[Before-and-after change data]
------
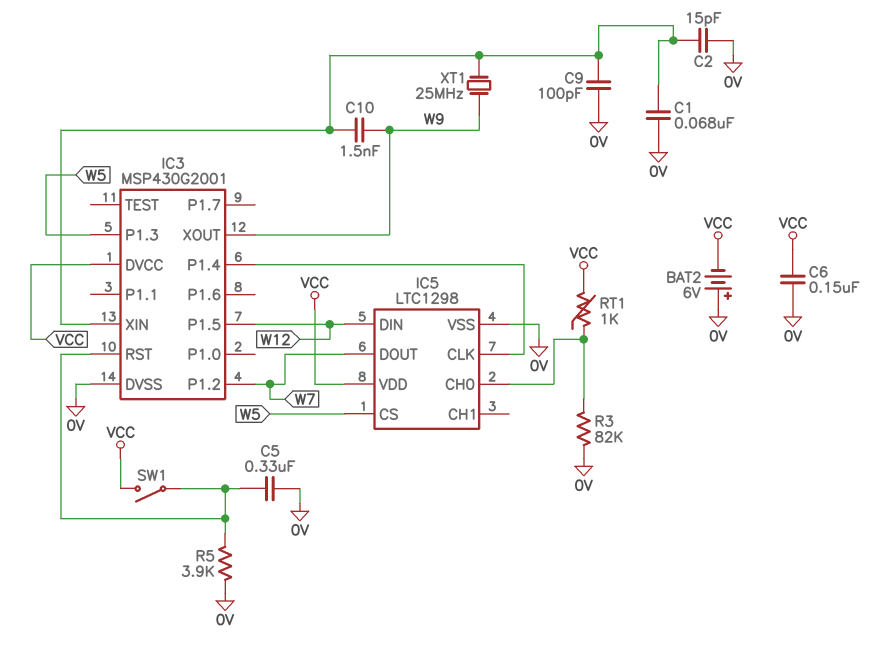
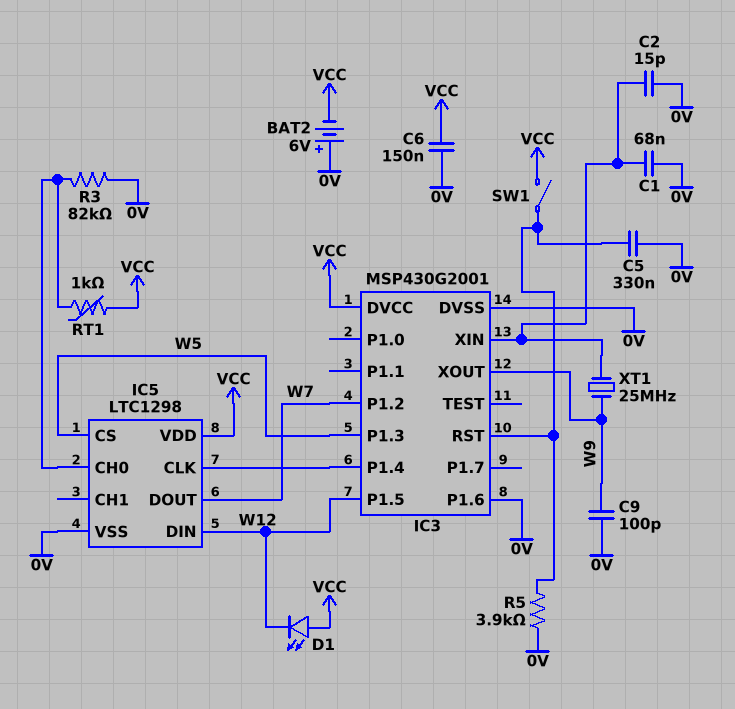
C9: 100pF (0V, IC3/XIN) -> 100pF (0V, W9)
C10: 1.5nF (IC3/XIN, W9) -> none
D1: none -> LED (A VCC, K W12)
IC3 pin P1.6: none -> 0V

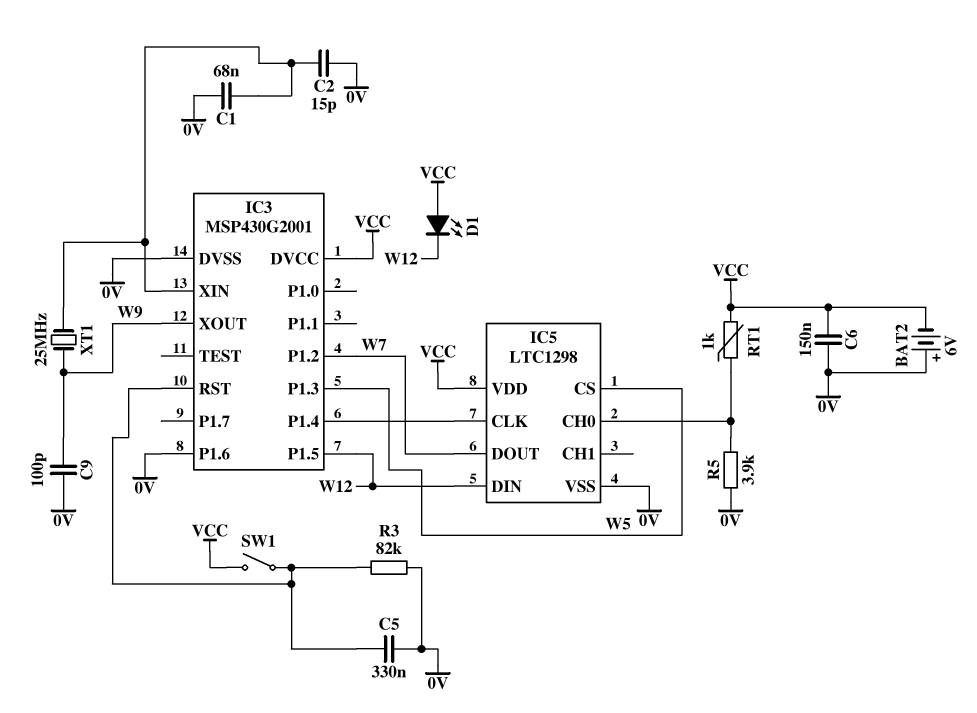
R3: 82k (0V, IC5/CH0) -> 82k (0V, IC3/RST)
R5: 3.9k (0V, IC3/RST) -> 3.9k (0V, IC5/CH0)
------
Your instructions
List every line above that holds the word "none".

Response area
C10: 1.5nF (IC3/XIN, W9) -> none
D1: none -> LED (A VCC, K W12)
IC3 pin P1.6: none -> 0V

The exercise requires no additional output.